### REQUIRED WORK
Having located "camera: 15 degrees left, 5 degrees down" in the records below, repeat exactly the line it is on and all subsequent lines, ending with the last.

### Records from a data source
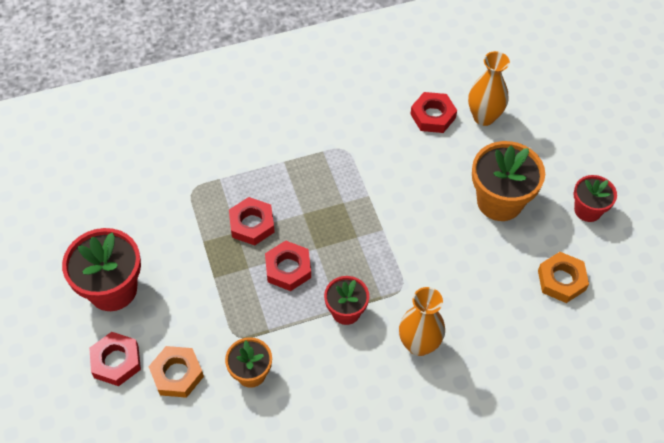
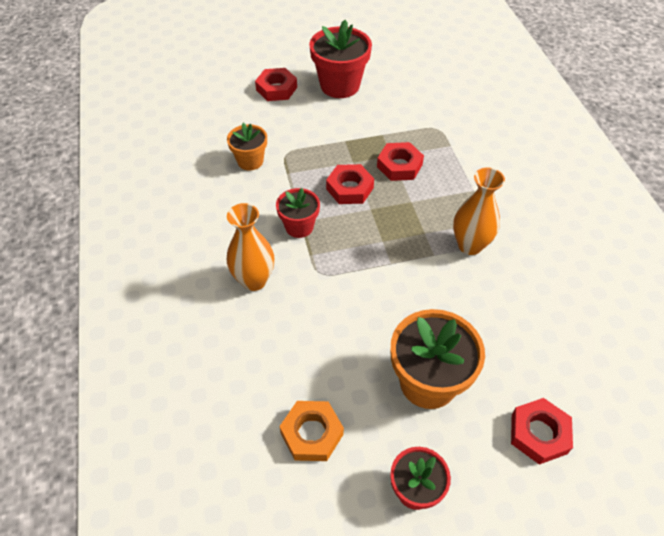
camera: 95 degrees right, 5 degrees down
(177, 374) = (259, 119): orange nut -> none
(433, 116) = (553, 327): red nut -> red nut (539, 434)
(484, 117) = (560, 384): orange vase -> orange vase (470, 245)

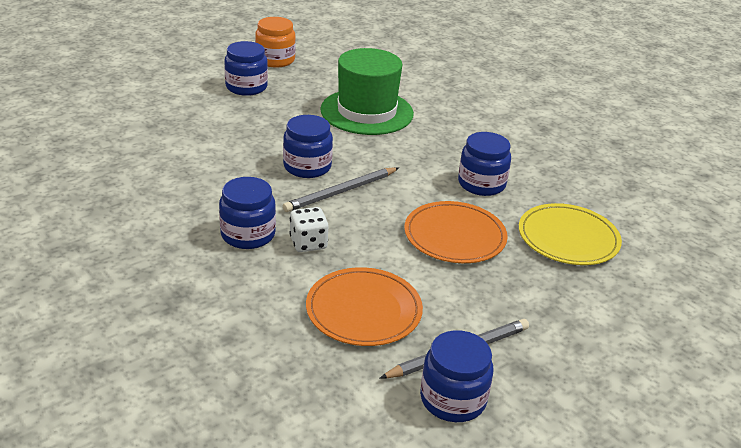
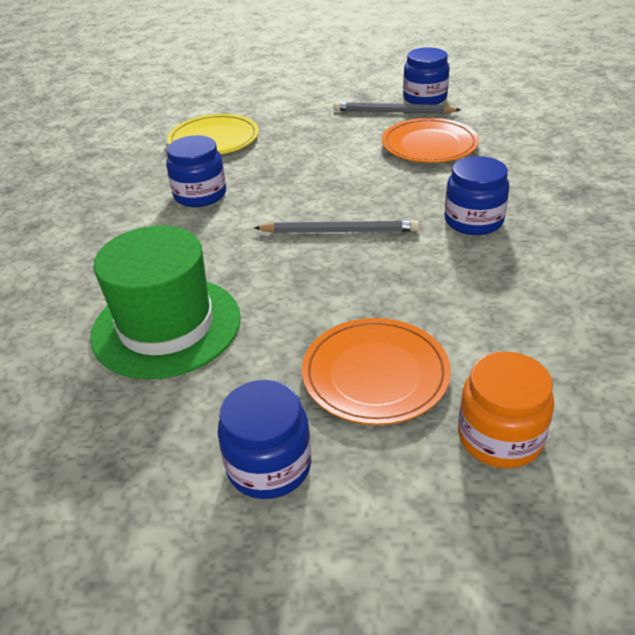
camera: 135 degrees left, 5 degrees up
(275, 60) = (130, 536): orange jar -> orange jar (499, 437)
(307, 167) = (341, 271): blue jar -> none
(308, 243) = (423, 197): white dice -> none
(454, 236) = (294, 165): orange plate -> orange plate (375, 374)

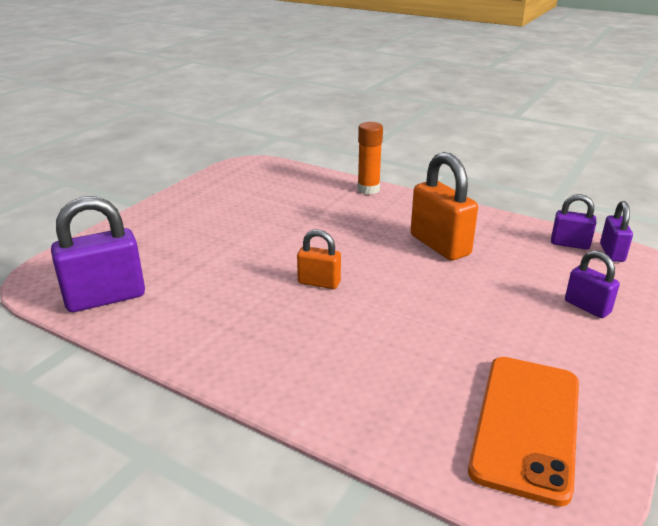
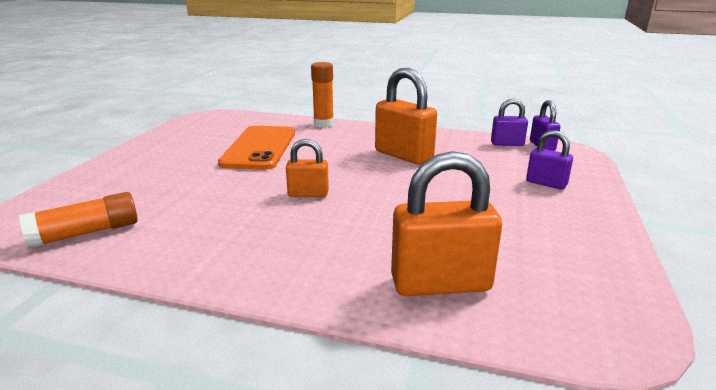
camera: 15 degrees left, 5 degrees down
(105, 298) = (86, 233): purple padlock -> orange glue stick
(409, 411) = (440, 284): none -> orange padlock
(526, 425) = (550, 277): orange phone -> orange phone (259, 148)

### OUTPUT BELOW
camera: 15 degrees left, 5 degrees down
(105, 298) = (86, 233): purple padlock -> orange glue stick
(409, 411) = (440, 284): none -> orange padlock
(526, 425) = (550, 277): orange phone -> orange phone (259, 148)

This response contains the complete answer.